Exercise data section start

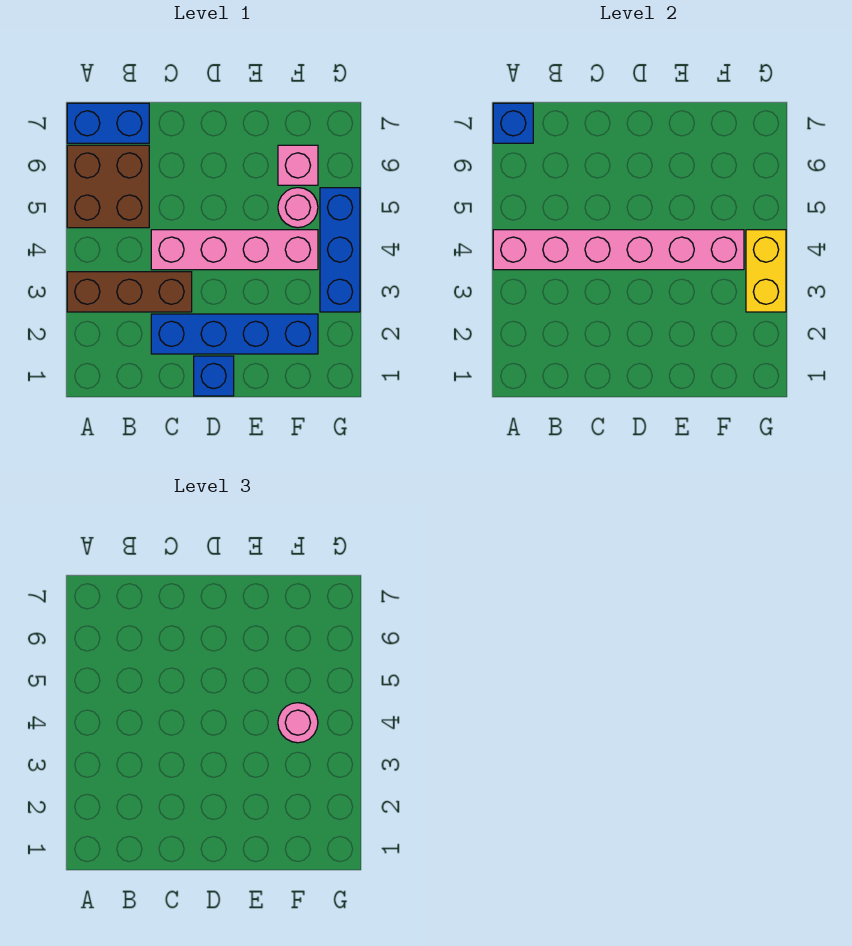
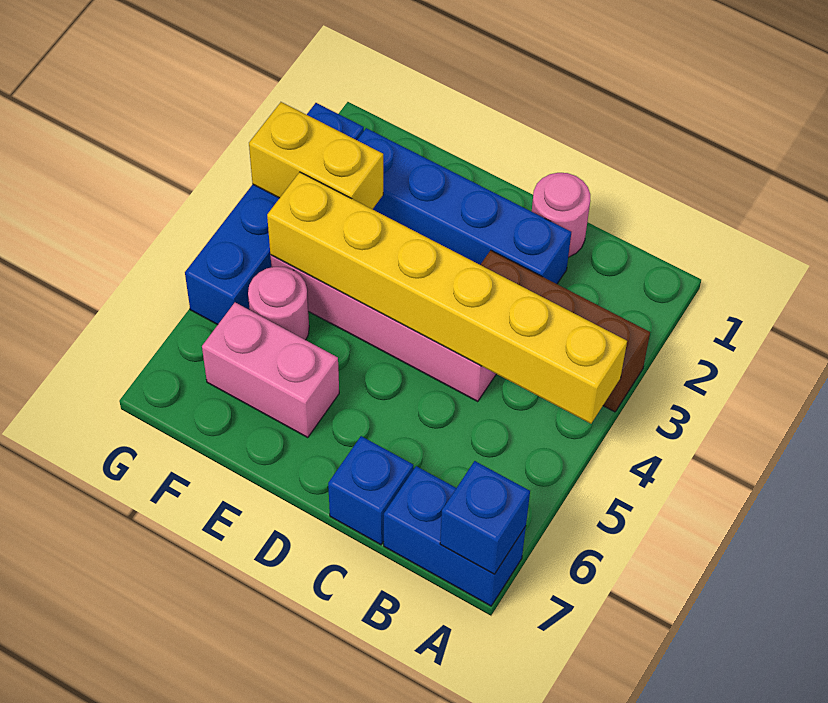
pink brick A4:F4 level 2 -> yellow brick A4:F4 level 2
brown brick A5:B6 level 1 -> none
blue brick D1 level 1 -> blue brick C7 level 1
pink round brick F4 level 3 -> pink round brick C1 level 1
pink brick F6 level 1 -> pink brick E6:F6 level 1
blue brick G3:G5 level 1 -> blue brick G2:G5 level 1
yellow brick G3:G4 level 2 -> yellow brick F3:G3 level 2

Exercise data section end

Assignment
Please reproduce the entries above line by line, exactly, leaving out each image.

Reply to the task
pink brick A4:F4 level 2 -> yellow brick A4:F4 level 2
brown brick A5:B6 level 1 -> none
blue brick D1 level 1 -> blue brick C7 level 1
pink round brick F4 level 3 -> pink round brick C1 level 1
pink brick F6 level 1 -> pink brick E6:F6 level 1
blue brick G3:G5 level 1 -> blue brick G2:G5 level 1
yellow brick G3:G4 level 2 -> yellow brick F3:G3 level 2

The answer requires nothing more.